◆ Directions for this task:
Extract the records below word for word and ignore the images.

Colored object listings
• • •

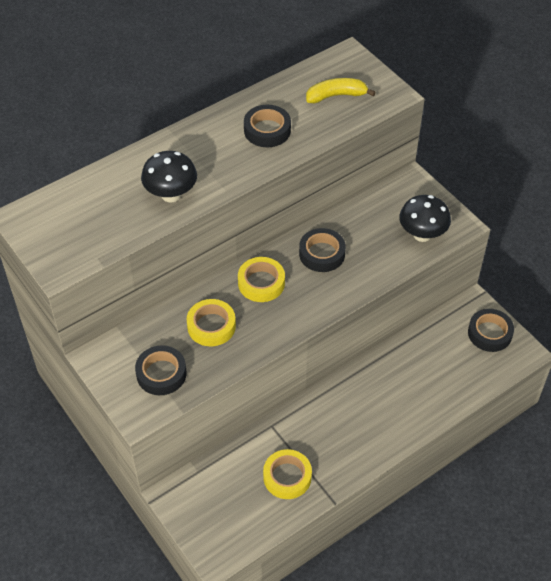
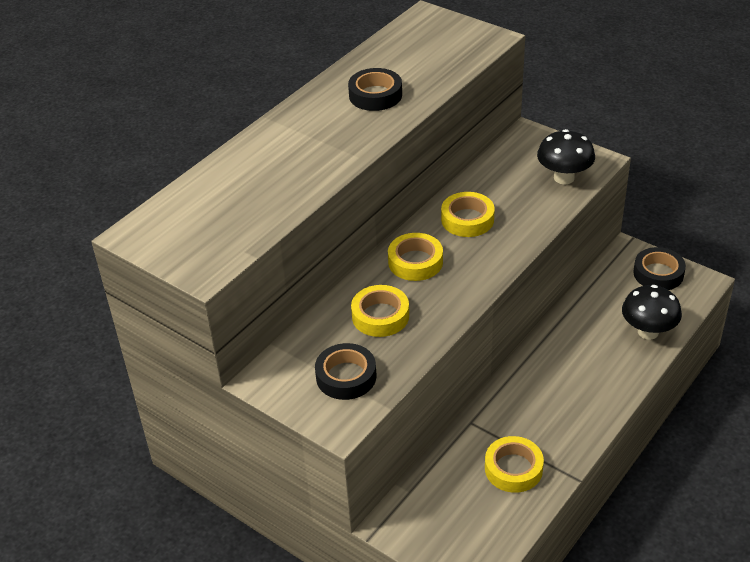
camera: 15 degrees left, 10 degrees down
(171, 195) = (300, 174): black mushroom -> black mushroom (648, 332)
(322, 254) = (467, 219): black tape -> yellow tape
(336, 96) = (432, 51): yellow banana -> none

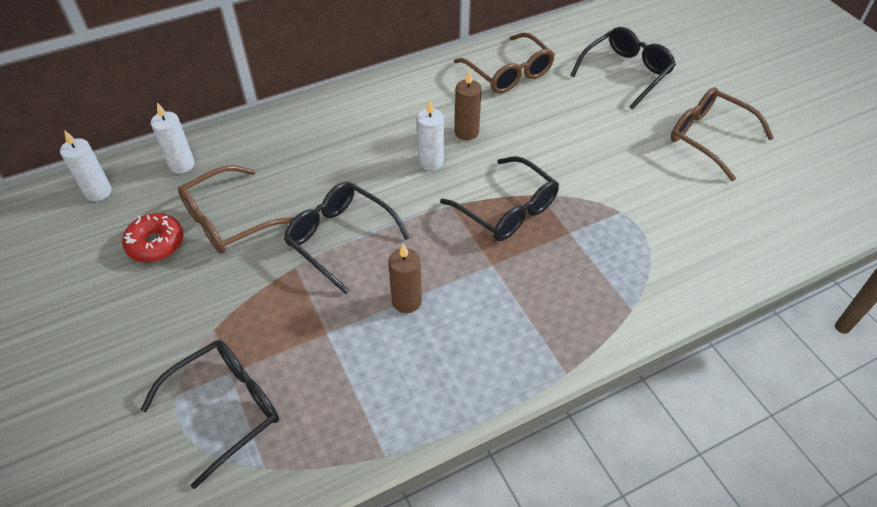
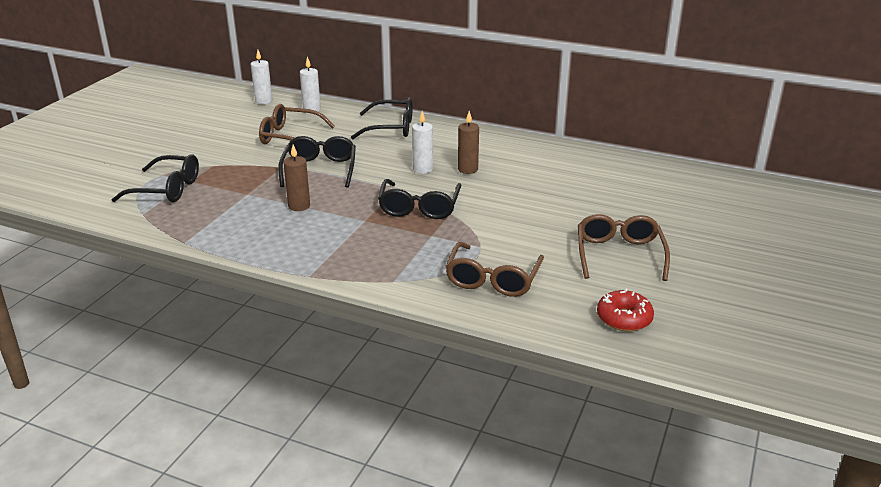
camera: 50 degrees right, 20 degrees down
(156, 244) = (249, 128): red donut -> red donut (624, 318)
(509, 73) = (550, 161): brown glasses -> brown glasses (493, 279)
(626, 73) = (632, 199): black glasses -> black glasses (391, 128)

• • •

◆ Response to the exercise:
camera: 15 degrees left, 10 degrees down
(171, 195) = (300, 174): black mushroom -> black mushroom (648, 332)
(322, 254) = (467, 219): black tape -> yellow tape
(336, 96) = (432, 51): yellow banana -> none

camera: 50 degrees right, 20 degrees down
(156, 244) = (249, 128): red donut -> red donut (624, 318)
(509, 73) = (550, 161): brown glasses -> brown glasses (493, 279)
(626, 73) = (632, 199): black glasses -> black glasses (391, 128)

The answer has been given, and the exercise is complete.